> **DIRECTIVE**: Your task is to print every entry below exactly as given.

— start of PROVIDED RECORDS —

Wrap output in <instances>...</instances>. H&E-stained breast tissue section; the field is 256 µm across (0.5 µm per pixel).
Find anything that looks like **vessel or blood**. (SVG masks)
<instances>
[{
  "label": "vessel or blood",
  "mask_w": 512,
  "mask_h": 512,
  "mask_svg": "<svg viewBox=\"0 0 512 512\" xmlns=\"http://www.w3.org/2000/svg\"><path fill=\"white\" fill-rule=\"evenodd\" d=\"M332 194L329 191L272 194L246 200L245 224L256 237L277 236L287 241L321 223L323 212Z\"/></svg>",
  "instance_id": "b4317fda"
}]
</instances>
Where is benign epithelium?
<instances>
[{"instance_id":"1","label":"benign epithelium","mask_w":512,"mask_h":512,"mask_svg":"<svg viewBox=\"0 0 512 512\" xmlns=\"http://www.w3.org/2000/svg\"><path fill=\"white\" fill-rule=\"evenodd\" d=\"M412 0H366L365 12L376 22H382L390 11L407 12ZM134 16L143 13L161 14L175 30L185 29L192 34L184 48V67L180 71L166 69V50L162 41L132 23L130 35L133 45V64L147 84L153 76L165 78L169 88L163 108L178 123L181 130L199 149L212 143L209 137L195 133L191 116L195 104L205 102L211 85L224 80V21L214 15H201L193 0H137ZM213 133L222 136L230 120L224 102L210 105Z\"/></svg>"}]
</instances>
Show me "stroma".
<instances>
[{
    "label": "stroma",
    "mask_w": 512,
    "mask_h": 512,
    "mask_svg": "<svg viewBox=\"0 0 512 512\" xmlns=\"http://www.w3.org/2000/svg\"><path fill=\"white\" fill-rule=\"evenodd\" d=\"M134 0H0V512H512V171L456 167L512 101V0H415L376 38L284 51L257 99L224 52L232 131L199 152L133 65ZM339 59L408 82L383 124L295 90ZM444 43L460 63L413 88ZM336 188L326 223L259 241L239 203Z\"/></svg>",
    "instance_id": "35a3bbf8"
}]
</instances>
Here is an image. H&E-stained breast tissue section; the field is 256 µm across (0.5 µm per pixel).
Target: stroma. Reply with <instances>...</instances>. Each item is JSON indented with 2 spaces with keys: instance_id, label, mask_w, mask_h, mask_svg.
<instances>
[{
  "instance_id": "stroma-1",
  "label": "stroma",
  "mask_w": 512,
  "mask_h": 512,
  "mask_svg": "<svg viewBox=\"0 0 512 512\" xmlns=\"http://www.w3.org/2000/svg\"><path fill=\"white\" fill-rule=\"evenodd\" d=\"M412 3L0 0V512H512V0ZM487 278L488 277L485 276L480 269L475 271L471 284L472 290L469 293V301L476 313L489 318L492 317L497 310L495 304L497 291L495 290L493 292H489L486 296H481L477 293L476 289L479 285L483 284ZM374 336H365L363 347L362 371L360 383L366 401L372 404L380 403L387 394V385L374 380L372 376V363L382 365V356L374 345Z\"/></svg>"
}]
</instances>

— end of PROVIDED RECORDS —

> **THE ANSWER**:
Wrap output in <instances>...</instances>. H&E-stained breast tissue section; the field is 256 µm across (0.5 µm per pixel).
Find anything that looks like **vessel or blood**. (SVG masks)
<instances>
[{
  "label": "vessel or blood",
  "mask_w": 512,
  "mask_h": 512,
  "mask_svg": "<svg viewBox=\"0 0 512 512\" xmlns=\"http://www.w3.org/2000/svg\"><path fill=\"white\" fill-rule=\"evenodd\" d=\"M332 194L329 191L272 194L246 200L245 224L256 237L277 236L287 241L321 223L323 212Z\"/></svg>",
  "instance_id": "b4317fda"
}]
</instances>
Where is benign epithelium?
<instances>
[{"instance_id":"1","label":"benign epithelium","mask_w":512,"mask_h":512,"mask_svg":"<svg viewBox=\"0 0 512 512\" xmlns=\"http://www.w3.org/2000/svg\"><path fill=\"white\" fill-rule=\"evenodd\" d=\"M412 0H366L365 12L376 22H382L390 11L407 12ZM134 16L143 13L161 14L175 30L185 29L192 34L184 48V67L180 71L166 69V50L162 41L132 23L130 35L133 45V64L147 84L153 76L165 78L169 88L163 108L178 123L181 130L199 149L212 143L209 137L195 133L191 116L195 104L205 102L211 85L224 80V21L214 15H201L193 0H137ZM213 133L222 136L230 120L224 102L210 105Z\"/></svg>"}]
</instances>
Show me "stroma".
<instances>
[{
    "label": "stroma",
    "mask_w": 512,
    "mask_h": 512,
    "mask_svg": "<svg viewBox=\"0 0 512 512\" xmlns=\"http://www.w3.org/2000/svg\"><path fill=\"white\" fill-rule=\"evenodd\" d=\"M134 0H0V512H512V171L456 167L512 101V0H415L376 38L284 51L257 99L224 52L232 131L199 152L133 65ZM339 59L408 82L383 124L295 90ZM444 43L460 63L413 88ZM336 188L326 223L259 241L239 203Z\"/></svg>",
    "instance_id": "35a3bbf8"
}]
</instances>
Here is an image. H&E-stained breast tissue section; the field is 256 µm across (0.5 µm per pixel).
Target: stroma. Reply with <instances>...</instances>. Each item is JSON indented with 2 spaces with keys: instance_id, label, mask_w, mask_h, mask_svg.
<instances>
[{
  "instance_id": "stroma-1",
  "label": "stroma",
  "mask_w": 512,
  "mask_h": 512,
  "mask_svg": "<svg viewBox=\"0 0 512 512\" xmlns=\"http://www.w3.org/2000/svg\"><path fill=\"white\" fill-rule=\"evenodd\" d=\"M412 3L0 0V512H512V0ZM487 278L488 277L485 276L480 269L475 271L471 284L472 290L469 293V301L476 313L489 318L492 317L497 310L495 304L497 291L495 290L493 292H489L486 296H481L477 293L476 289L479 285L483 284ZM374 336H365L363 347L362 371L360 383L366 401L372 404L380 403L387 394V385L374 380L372 376V363L382 365V356L374 345Z\"/></svg>"
}]
</instances>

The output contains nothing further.